• What to produce
Each line, starting at the one with "orange fish: 4 -> 6" and running to the end of the data below, is to be set down again exactly, both ends included; leave pictures out.

• Entries provided
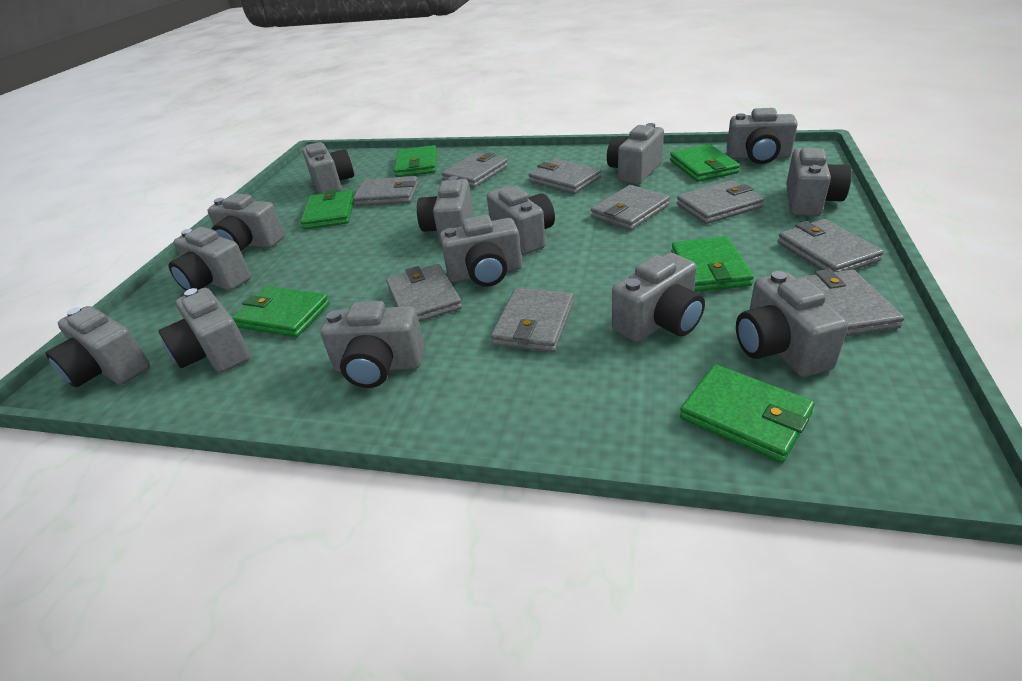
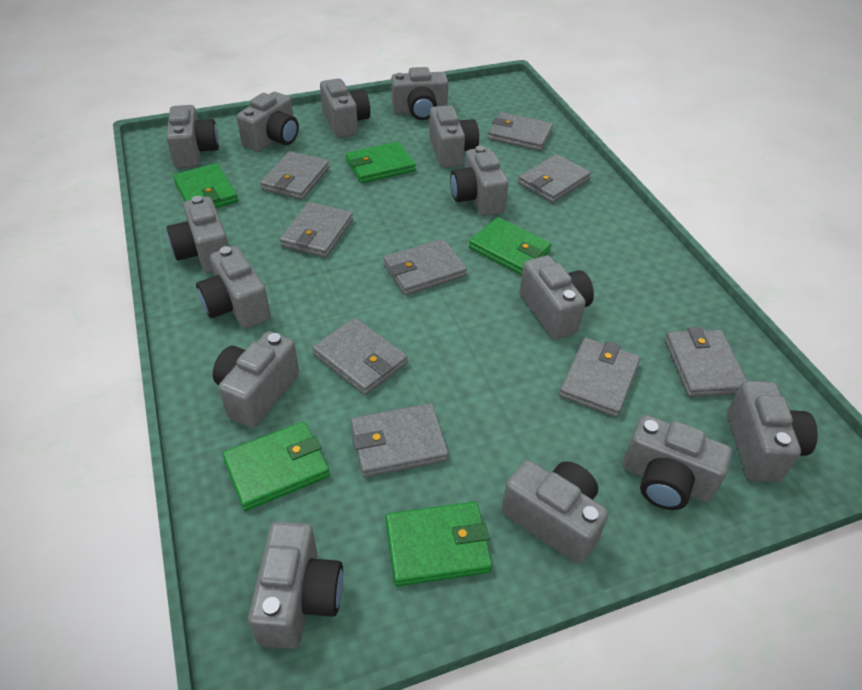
green wallet: 6 -> 5

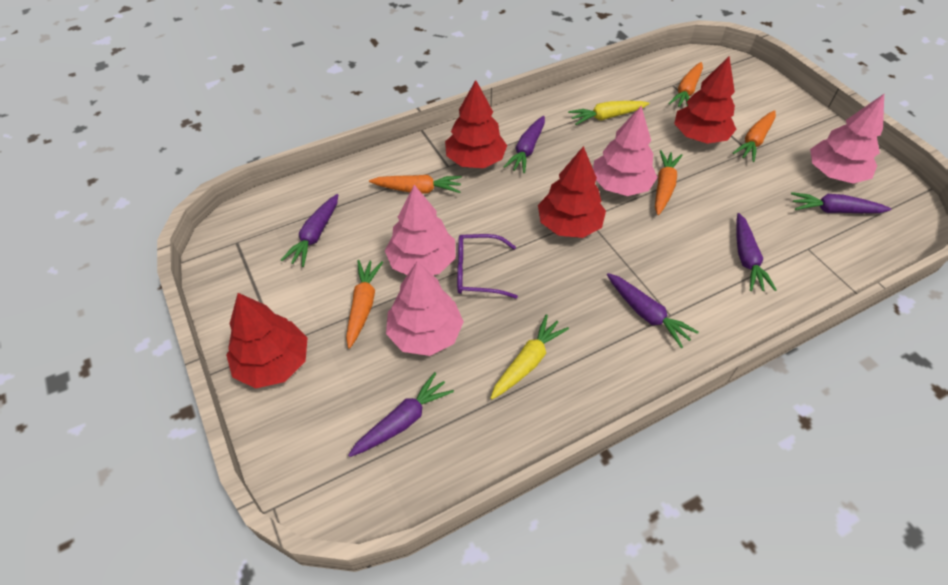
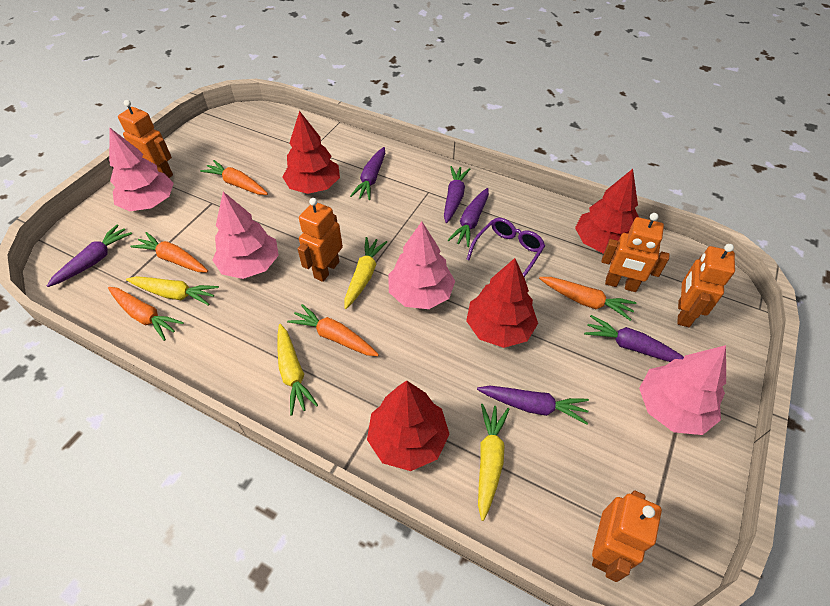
orange robot: 0 -> 5
yellow carrot: 2 -> 4

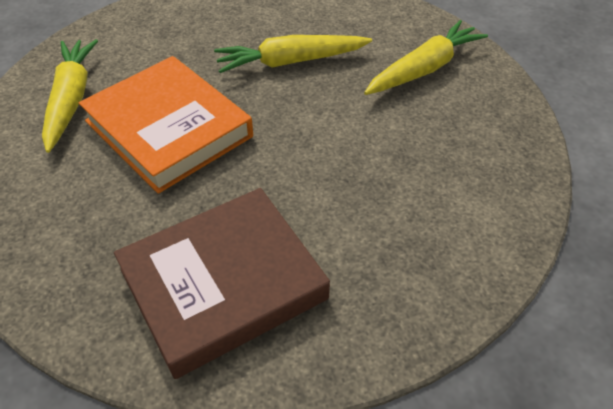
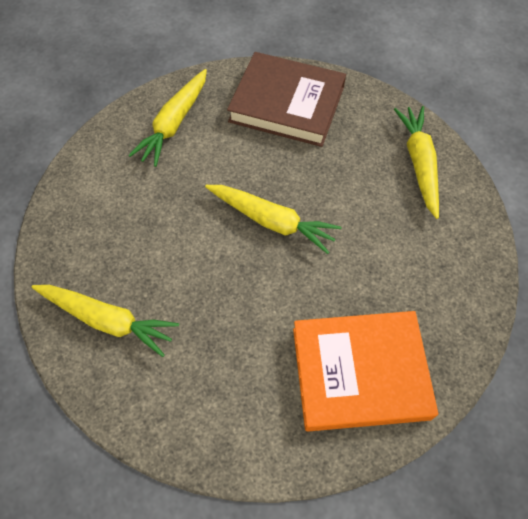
yellow carrot: 3 -> 4

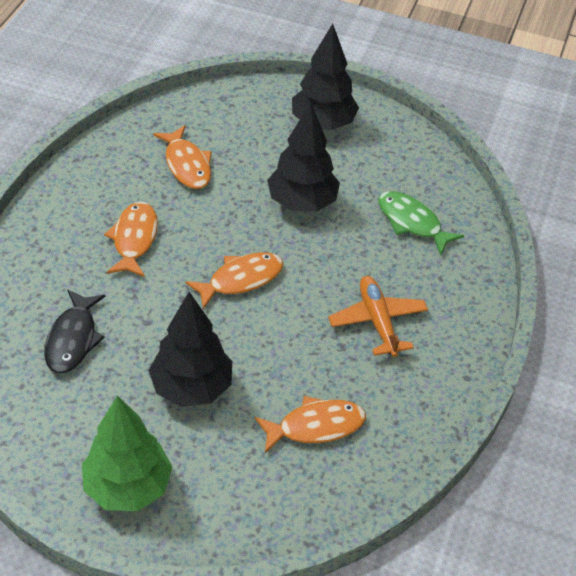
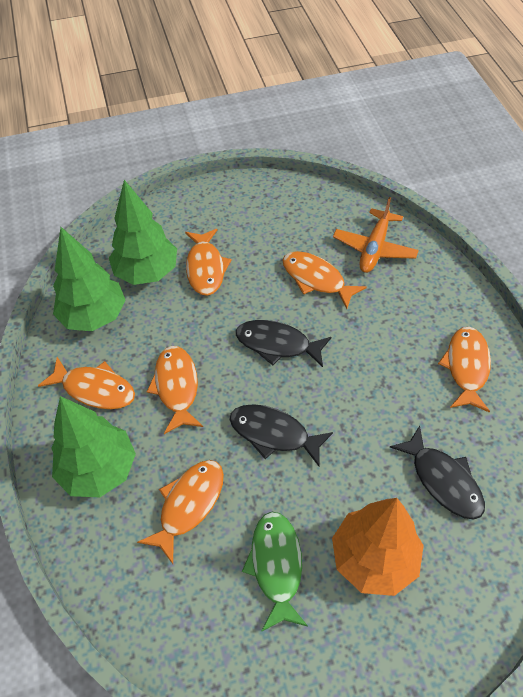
black fish: 1 -> 3
black tree: 3 -> 0
green tree: 1 -> 3
orange fish: 4 -> 6
orange tree: 0 -> 1

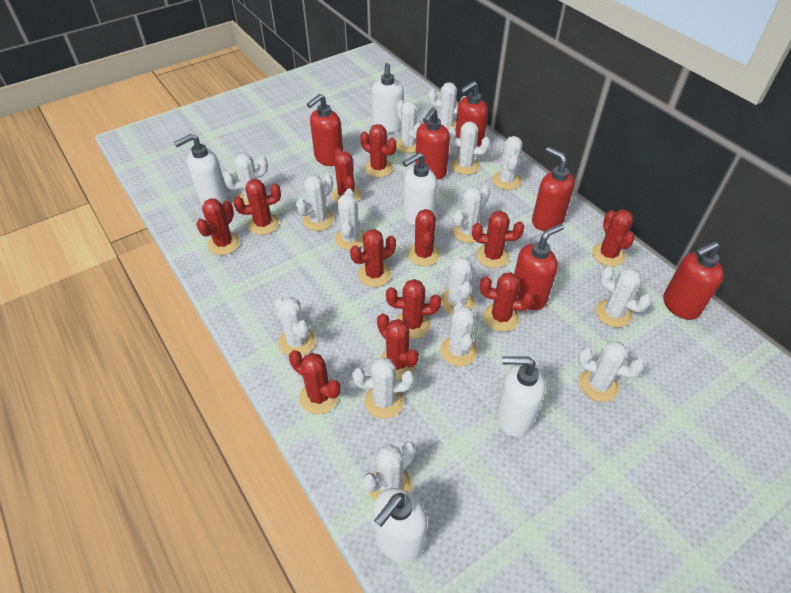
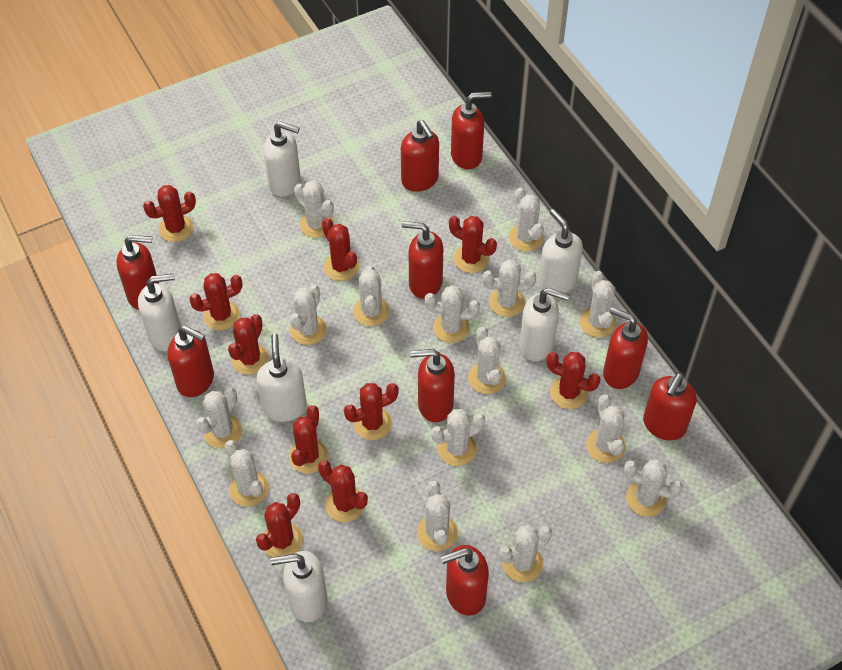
red cactus: 12 -> 10
red soap dispenser: 6 -> 9
white soap dispenser: 5 -> 6

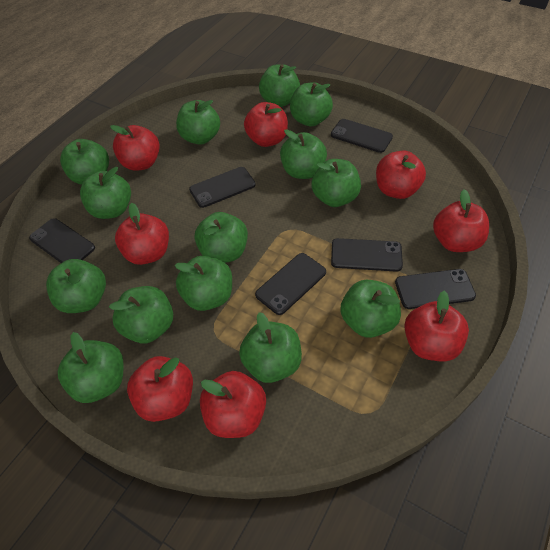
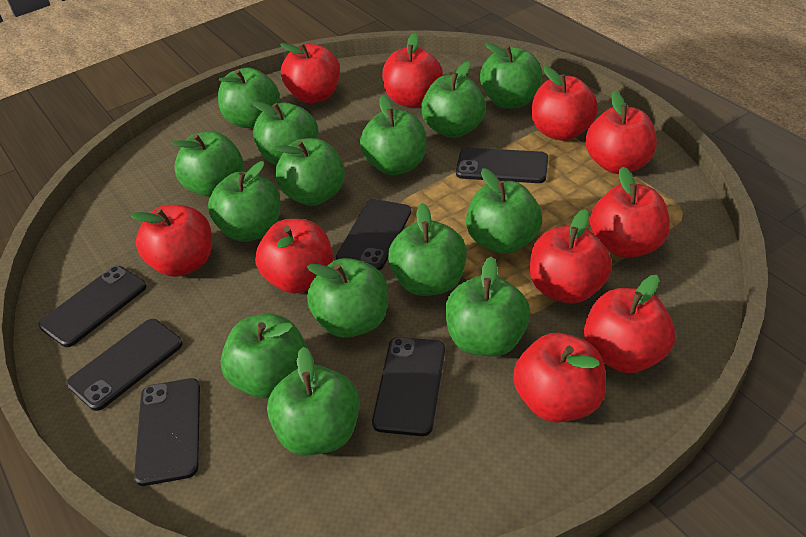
red apple: 8 -> 10

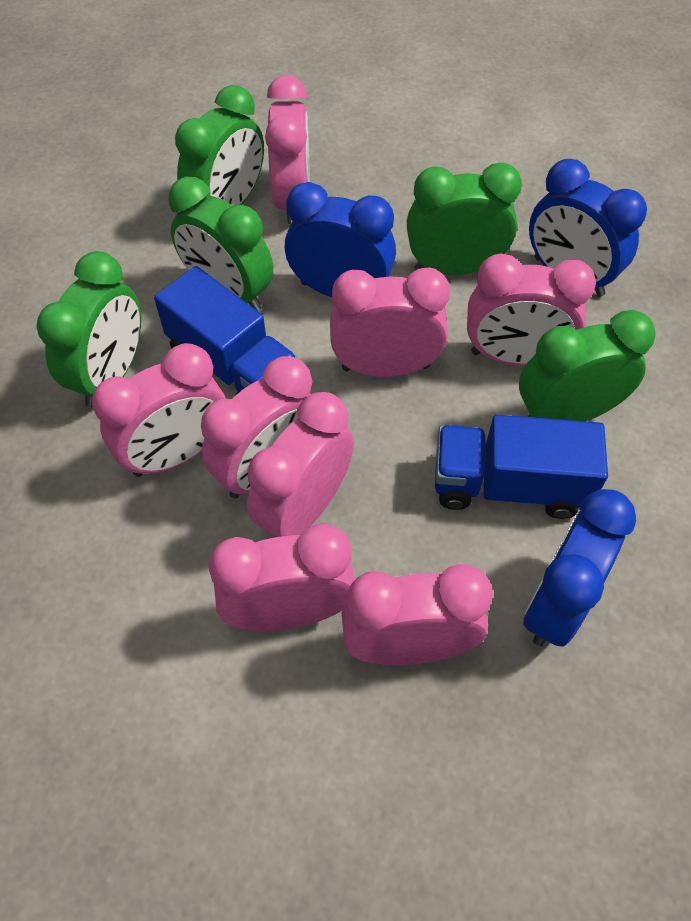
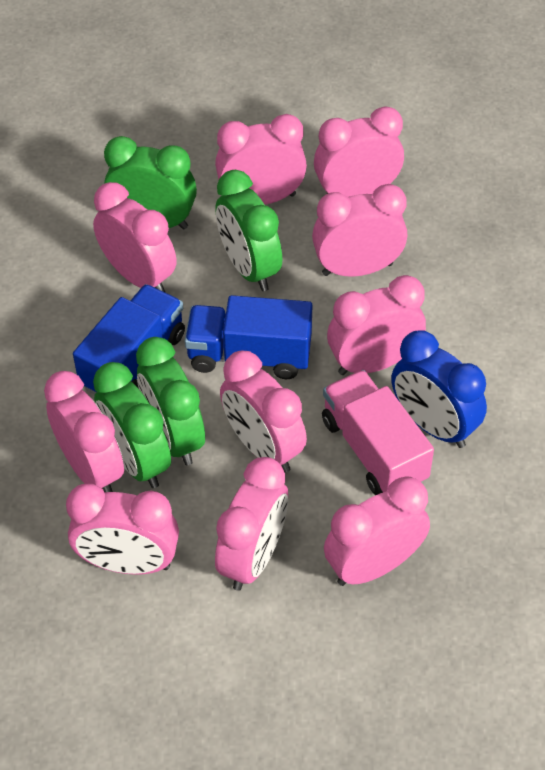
blue clock: 3 -> 1
green clock: 5 -> 4
pink clock: 8 -> 10
pink truck: 0 -> 1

• Answer to this task
orange fish: 4 -> 6
orange tree: 0 -> 1

red cactus: 12 -> 10
red soap dispenser: 6 -> 9
white soap dispenser: 5 -> 6

red apple: 8 -> 10

blue clock: 3 -> 1
green clock: 5 -> 4
pink clock: 8 -> 10
pink truck: 0 -> 1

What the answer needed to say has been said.